» **What you will do**: Reproduce, exactly and only, the lines of the data that follows from the one containing "(331, 164) = (619, 366): grey" down to the one containing "(402, 434) = (368, 112): grey", without pictures.

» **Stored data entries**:
══════

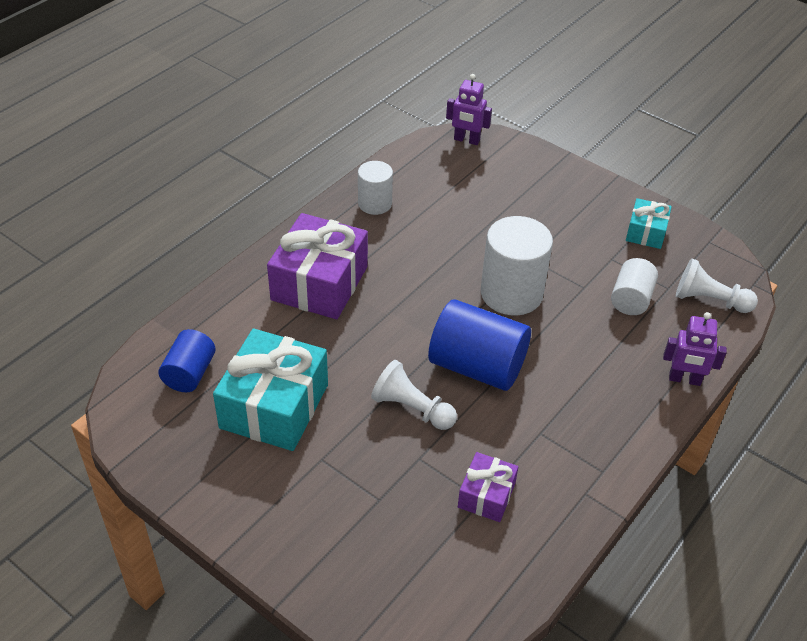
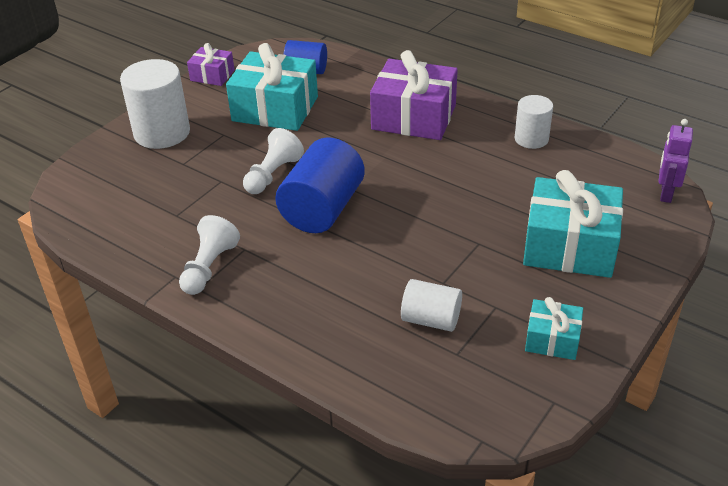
camera: 90 degrees right, 5 degrees down
(486, 495) = (180, 217): purple gift -> purple gift (212, 75)
(511, 293) = (423, 229): white cylinder -> white cylinder (162, 133)
(535, 205) = (569, 246): none -> turquoise gift
(684, 379) = (313, 356): purple robot -> none
(709, 300) = (442, 391): white pawn -> white pawn (209, 267)

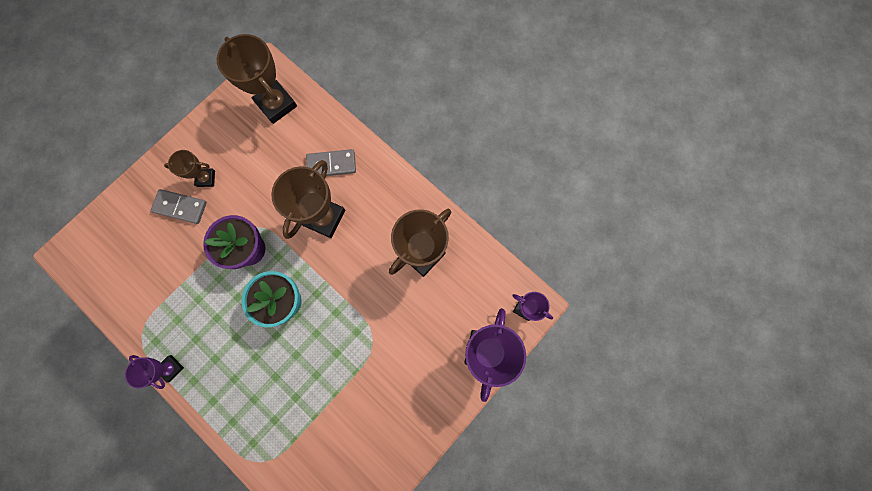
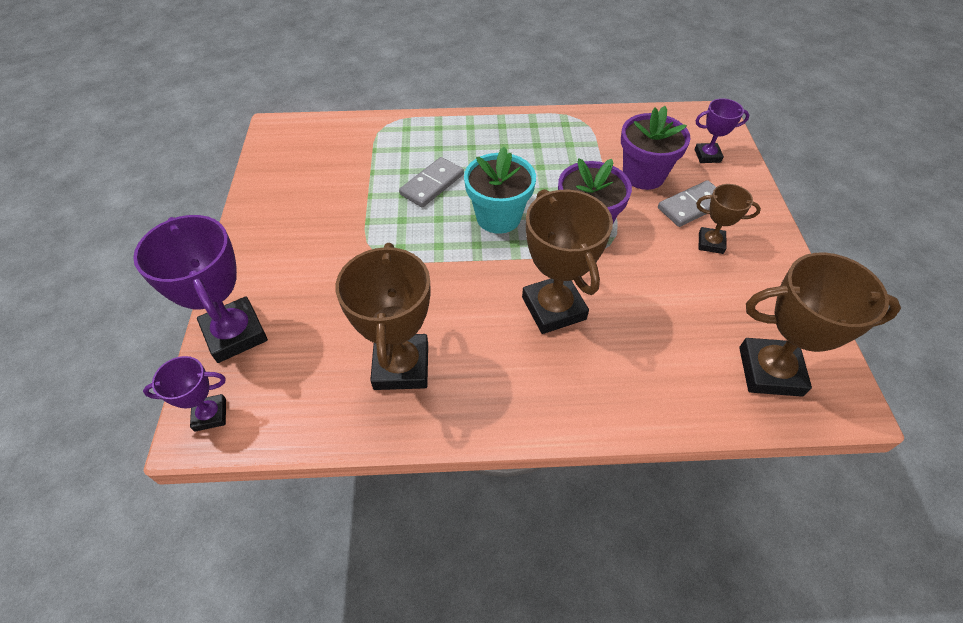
camera: 135 degrees right, 25 degrees down
(171, 368) = (529, 120): purple trophy -> purple trophy (707, 156)
(172, 252) = (643, 175): none -> purple flower pot
(206, 178) = (711, 243): brown trophy -> brown trophy turned 60 degrees clockwise
(331, 164) = (619, 366): grey domino -> grey domino (432, 184)

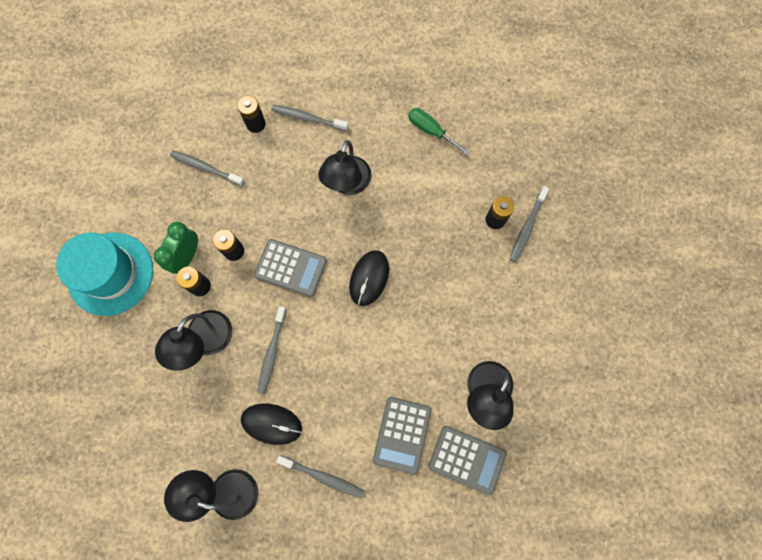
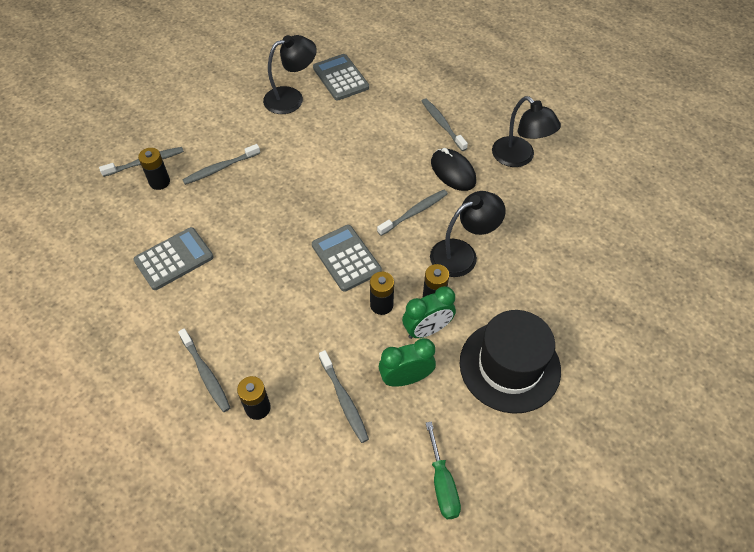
camera: 140 degrees left, 20 degrees down
(110, 273) = (509, 366): turquoise hat -> black hat
(176, 211) = (406, 378): none -> green clock
(347, 184) = (235, 288): black lamp -> none
(369, 278) = (293, 209): black mouse -> none
(402, 434) = (368, 112): grey calculator -> grey calculator (174, 259)
(430, 131) = (121, 279): green screwdriver -> green screwdriver (442, 484)
(464, 269) = (220, 168): none -> grey toothbrush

══════

» **Written answer**:
(331, 164) = (619, 366): grey domino -> grey domino (432, 184)

camera: 140 degrees left, 20 degrees down
(110, 273) = (509, 366): turquoise hat -> black hat
(176, 211) = (406, 378): none -> green clock
(347, 184) = (235, 288): black lamp -> none
(369, 278) = (293, 209): black mouse -> none
(402, 434) = (368, 112): grey calculator -> grey calculator (174, 259)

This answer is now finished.